* [ABOUT THIS EXERCISE]: With every picture left out, restate the listing below exactly as written.
──────── SOURCE MATERIAL
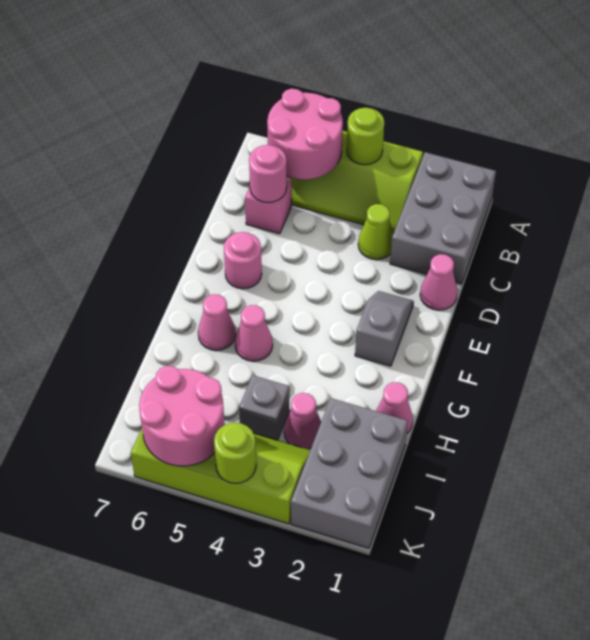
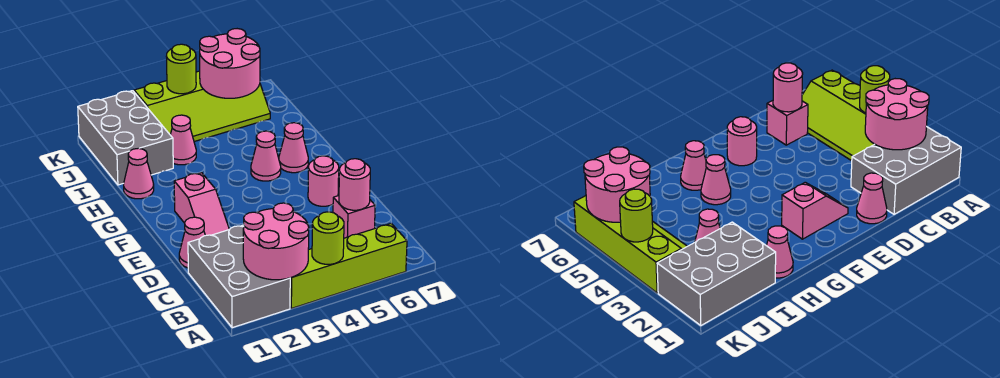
pink round brick A5:B6 level 2 -> pink round brick A2:B3 level 2
lime cone C3 level 1 -> none
grey slope E2:F2 level 1 top F -> pink slope E2:F2 level 1 top F
grey brick I4 level 1 -> none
────────────────
* [WRITTEN REPLY]:
pink round brick A5:B6 level 2 -> pink round brick A2:B3 level 2
lime cone C3 level 1 -> none
grey slope E2:F2 level 1 top F -> pink slope E2:F2 level 1 top F
grey brick I4 level 1 -> none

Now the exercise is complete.